Work to do:
In how many lines of the listing does the string "kern" appear? Reply with the number alone.

Data items
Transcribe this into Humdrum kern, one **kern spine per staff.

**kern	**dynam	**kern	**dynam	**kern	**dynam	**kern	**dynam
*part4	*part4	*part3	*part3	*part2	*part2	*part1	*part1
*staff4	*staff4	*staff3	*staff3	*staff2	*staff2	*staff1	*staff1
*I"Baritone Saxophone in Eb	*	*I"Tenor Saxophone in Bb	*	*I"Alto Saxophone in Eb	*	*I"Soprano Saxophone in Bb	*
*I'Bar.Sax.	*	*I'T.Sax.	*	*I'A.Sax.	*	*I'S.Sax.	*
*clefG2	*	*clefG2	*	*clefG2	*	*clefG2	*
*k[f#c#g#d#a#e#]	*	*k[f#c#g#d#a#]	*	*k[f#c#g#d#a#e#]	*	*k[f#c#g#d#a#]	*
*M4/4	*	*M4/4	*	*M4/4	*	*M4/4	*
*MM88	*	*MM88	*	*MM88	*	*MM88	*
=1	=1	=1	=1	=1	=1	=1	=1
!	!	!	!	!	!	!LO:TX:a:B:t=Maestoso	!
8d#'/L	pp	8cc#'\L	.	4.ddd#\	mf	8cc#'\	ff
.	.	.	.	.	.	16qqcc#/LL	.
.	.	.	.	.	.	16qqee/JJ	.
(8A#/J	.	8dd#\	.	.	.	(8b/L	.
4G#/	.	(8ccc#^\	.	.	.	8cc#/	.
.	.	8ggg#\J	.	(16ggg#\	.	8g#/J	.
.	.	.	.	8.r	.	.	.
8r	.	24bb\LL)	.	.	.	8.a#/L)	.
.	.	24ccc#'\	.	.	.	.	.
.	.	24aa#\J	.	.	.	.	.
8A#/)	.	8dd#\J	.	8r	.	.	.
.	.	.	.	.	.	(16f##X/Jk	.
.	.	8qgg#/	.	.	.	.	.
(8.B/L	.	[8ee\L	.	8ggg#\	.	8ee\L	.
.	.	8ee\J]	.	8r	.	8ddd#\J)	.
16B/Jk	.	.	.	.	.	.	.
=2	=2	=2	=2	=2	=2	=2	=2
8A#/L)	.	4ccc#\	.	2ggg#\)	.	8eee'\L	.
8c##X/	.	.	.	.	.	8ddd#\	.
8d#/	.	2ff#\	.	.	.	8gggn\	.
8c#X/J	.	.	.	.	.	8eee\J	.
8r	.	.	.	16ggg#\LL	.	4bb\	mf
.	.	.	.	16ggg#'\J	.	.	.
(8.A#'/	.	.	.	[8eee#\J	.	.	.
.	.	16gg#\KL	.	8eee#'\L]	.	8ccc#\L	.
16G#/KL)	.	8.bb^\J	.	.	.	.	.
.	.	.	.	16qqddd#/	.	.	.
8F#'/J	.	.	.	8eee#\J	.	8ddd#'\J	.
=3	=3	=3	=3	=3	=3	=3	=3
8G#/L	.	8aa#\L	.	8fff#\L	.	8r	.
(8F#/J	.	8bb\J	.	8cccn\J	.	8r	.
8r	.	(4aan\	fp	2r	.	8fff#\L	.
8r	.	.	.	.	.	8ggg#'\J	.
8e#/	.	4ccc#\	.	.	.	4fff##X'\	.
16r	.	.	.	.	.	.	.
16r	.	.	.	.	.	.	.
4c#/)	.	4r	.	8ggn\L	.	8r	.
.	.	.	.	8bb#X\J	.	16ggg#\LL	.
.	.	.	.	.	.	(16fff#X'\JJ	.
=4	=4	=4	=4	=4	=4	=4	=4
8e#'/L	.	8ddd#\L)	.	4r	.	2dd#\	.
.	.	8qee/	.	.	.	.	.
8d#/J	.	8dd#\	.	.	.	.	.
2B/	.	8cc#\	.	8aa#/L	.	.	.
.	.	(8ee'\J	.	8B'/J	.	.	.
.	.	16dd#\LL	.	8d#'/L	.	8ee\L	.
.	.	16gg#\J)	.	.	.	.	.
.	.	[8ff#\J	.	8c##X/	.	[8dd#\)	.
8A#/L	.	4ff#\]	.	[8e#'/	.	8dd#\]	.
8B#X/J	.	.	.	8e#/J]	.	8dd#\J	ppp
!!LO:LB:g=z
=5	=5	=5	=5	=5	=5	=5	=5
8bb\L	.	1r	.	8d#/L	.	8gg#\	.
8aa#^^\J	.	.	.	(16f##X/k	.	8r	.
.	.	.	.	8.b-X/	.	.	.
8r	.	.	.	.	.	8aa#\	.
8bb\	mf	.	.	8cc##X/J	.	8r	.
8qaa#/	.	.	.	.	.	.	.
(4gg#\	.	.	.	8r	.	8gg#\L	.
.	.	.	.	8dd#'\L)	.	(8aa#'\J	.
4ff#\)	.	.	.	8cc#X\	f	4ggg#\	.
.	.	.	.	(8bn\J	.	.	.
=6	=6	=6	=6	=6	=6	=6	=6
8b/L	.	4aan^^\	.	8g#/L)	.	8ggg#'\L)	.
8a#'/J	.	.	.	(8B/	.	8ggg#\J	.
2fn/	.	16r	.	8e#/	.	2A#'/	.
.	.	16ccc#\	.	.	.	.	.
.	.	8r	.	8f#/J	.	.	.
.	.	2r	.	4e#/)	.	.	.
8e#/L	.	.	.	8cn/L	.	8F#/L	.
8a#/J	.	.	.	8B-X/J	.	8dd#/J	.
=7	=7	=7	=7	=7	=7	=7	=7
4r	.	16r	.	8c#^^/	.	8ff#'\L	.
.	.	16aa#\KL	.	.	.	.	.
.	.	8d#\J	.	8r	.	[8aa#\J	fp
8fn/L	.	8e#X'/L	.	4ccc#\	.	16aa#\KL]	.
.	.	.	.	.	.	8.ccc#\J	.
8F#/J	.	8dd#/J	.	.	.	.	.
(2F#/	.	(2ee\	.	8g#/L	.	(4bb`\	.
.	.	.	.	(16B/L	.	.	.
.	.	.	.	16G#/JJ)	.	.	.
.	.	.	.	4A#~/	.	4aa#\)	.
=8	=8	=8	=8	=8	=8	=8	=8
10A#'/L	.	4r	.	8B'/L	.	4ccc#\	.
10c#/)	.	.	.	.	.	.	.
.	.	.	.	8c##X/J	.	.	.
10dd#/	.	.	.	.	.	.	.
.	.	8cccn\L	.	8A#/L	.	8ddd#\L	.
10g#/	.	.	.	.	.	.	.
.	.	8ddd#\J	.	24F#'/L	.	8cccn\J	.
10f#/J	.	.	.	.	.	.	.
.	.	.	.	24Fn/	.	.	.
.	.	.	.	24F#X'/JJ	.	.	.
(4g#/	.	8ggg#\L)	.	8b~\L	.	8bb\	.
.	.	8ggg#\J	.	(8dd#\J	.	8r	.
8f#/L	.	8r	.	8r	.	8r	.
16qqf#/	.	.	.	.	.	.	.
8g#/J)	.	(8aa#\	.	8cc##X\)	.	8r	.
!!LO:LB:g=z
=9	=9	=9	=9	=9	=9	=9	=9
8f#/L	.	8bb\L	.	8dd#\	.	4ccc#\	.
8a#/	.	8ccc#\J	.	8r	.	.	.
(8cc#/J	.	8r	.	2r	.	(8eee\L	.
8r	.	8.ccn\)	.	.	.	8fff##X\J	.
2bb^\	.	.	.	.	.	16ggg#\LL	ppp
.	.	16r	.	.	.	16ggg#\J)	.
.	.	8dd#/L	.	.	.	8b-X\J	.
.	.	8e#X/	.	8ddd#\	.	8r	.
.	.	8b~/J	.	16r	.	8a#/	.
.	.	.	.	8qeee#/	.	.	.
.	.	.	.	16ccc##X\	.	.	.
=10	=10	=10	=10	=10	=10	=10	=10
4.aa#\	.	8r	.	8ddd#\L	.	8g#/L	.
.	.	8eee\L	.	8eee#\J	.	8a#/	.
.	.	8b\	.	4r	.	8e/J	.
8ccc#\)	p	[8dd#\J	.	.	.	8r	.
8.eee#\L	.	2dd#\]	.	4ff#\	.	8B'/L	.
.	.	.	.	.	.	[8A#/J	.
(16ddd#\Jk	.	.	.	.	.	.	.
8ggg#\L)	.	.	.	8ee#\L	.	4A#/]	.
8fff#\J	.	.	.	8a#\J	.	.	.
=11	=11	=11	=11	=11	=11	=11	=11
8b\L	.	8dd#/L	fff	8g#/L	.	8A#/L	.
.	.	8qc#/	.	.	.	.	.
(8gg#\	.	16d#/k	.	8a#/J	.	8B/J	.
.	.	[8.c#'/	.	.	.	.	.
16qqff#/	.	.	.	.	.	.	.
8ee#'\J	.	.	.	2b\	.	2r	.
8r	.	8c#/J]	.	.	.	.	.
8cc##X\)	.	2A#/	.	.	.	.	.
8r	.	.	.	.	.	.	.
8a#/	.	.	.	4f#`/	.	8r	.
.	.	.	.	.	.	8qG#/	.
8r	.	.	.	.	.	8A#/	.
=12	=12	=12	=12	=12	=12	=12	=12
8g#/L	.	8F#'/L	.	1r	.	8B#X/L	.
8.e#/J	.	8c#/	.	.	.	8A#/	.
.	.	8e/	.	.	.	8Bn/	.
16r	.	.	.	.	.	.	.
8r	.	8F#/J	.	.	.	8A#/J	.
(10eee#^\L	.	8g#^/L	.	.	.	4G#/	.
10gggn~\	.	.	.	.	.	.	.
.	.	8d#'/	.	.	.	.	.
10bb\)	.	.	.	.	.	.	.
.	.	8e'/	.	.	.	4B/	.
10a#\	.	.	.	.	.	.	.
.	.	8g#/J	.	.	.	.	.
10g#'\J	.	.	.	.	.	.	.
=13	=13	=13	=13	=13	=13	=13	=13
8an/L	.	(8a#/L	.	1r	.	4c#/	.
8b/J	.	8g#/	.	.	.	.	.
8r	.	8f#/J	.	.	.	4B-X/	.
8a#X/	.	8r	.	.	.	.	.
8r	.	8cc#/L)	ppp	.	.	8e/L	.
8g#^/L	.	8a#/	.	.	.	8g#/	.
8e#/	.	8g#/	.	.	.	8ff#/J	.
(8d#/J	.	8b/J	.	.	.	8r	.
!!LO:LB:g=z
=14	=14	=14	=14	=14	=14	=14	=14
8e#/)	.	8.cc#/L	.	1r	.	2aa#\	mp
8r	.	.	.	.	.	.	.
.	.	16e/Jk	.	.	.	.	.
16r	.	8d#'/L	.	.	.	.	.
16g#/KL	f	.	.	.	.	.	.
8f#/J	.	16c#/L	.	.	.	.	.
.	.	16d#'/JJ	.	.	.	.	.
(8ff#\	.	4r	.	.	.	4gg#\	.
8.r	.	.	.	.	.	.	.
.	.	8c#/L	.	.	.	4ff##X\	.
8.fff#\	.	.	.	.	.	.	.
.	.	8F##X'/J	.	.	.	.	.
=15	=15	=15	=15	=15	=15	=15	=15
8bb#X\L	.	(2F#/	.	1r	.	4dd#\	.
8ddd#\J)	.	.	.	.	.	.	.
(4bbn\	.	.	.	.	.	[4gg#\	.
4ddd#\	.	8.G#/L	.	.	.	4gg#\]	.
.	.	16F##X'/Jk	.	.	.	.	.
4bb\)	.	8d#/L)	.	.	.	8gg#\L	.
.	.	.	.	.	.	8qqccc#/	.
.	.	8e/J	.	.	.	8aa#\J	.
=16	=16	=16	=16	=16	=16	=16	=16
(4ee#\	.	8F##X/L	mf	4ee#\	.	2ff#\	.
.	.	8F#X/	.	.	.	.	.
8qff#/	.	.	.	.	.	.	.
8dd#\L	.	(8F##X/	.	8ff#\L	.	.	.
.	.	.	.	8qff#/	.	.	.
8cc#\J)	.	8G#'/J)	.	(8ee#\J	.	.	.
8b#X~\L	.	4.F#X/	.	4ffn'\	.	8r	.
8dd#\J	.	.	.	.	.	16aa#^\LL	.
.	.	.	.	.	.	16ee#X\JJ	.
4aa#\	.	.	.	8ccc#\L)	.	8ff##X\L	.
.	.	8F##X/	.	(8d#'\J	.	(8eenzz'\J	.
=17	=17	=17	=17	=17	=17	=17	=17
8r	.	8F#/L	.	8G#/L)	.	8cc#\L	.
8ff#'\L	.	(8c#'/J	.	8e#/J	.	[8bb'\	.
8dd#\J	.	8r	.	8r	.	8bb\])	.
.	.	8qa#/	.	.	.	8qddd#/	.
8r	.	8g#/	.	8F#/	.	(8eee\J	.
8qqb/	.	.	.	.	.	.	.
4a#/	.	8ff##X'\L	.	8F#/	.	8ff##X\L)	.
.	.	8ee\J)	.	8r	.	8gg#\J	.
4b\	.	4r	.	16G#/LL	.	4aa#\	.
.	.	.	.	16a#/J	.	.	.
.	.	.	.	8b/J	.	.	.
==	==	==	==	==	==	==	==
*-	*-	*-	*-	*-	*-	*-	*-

Answer:
2